Without carrying over a single picture, write out the records below exactly.

**Data provided**.
# # # # # # #

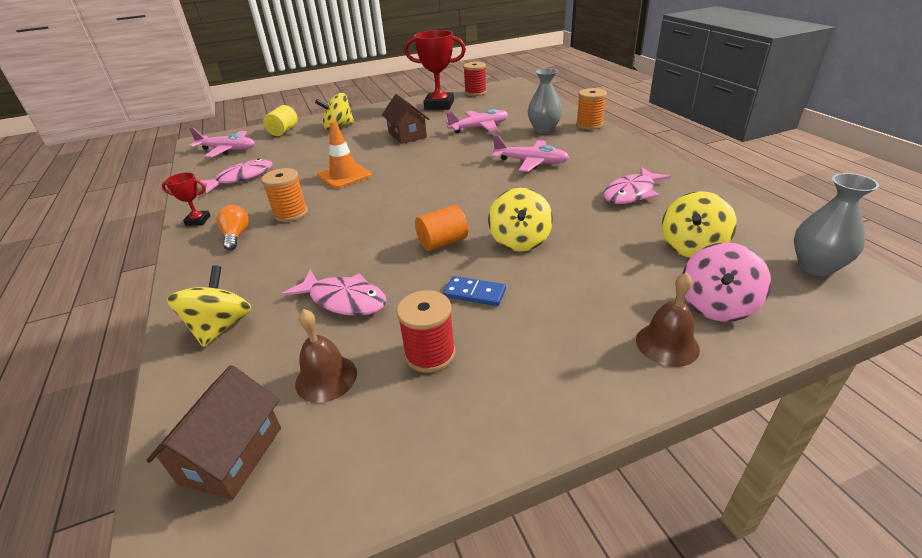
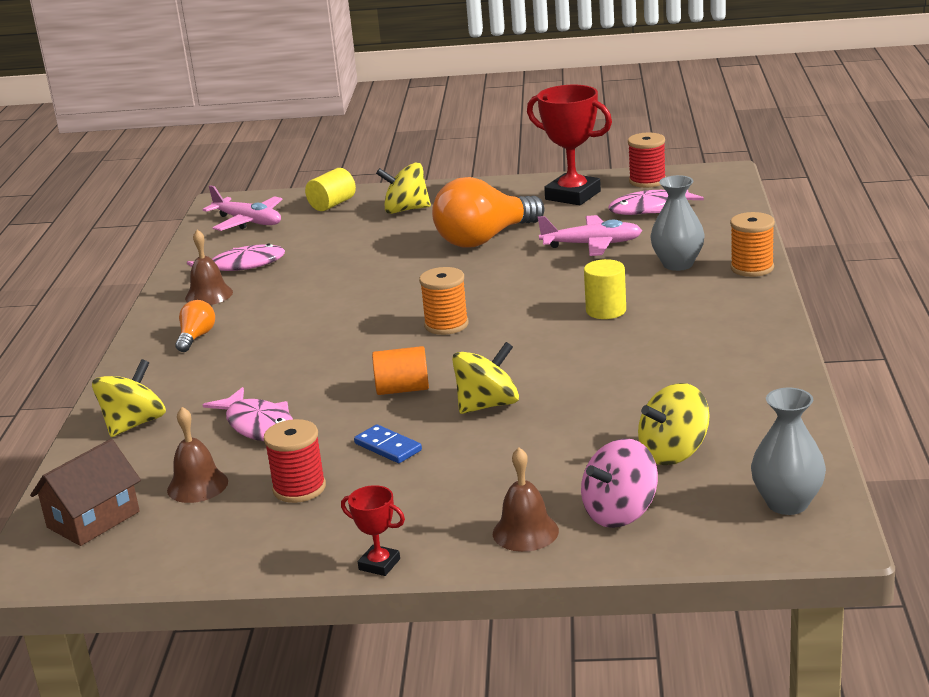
camera: 25 degrees right, 10 degrees down
(198, 220) = (167, 311): red trophy -> red trophy (379, 564)
(227, 202) = (209, 295): none -> brown bell
(290, 213) = (267, 322): orange spool -> orange spool (446, 325)
(344, 175) = (360, 285): orange traffic cone -> none
(407, 135) = (485, 239): brown house -> orange light bulb
(520, 240) = (488, 405): yellow spinning top -> yellow spinning top turned 150 degrees counterclockwise
(531, 162) = (606, 310): pink plane -> yellow cylinder
(631, 193) = (684, 377): pink fish -> pink fish (649, 208)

# # # # # # #

**Output for this task**.
camera: 25 degrees right, 10 degrees down
(198, 220) = (167, 311): red trophy -> red trophy (379, 564)
(227, 202) = (209, 295): none -> brown bell
(290, 213) = (267, 322): orange spool -> orange spool (446, 325)
(344, 175) = (360, 285): orange traffic cone -> none
(407, 135) = (485, 239): brown house -> orange light bulb
(520, 240) = (488, 405): yellow spinning top -> yellow spinning top turned 150 degrees counterclockwise
(531, 162) = (606, 310): pink plane -> yellow cylinder
(631, 193) = (684, 377): pink fish -> pink fish (649, 208)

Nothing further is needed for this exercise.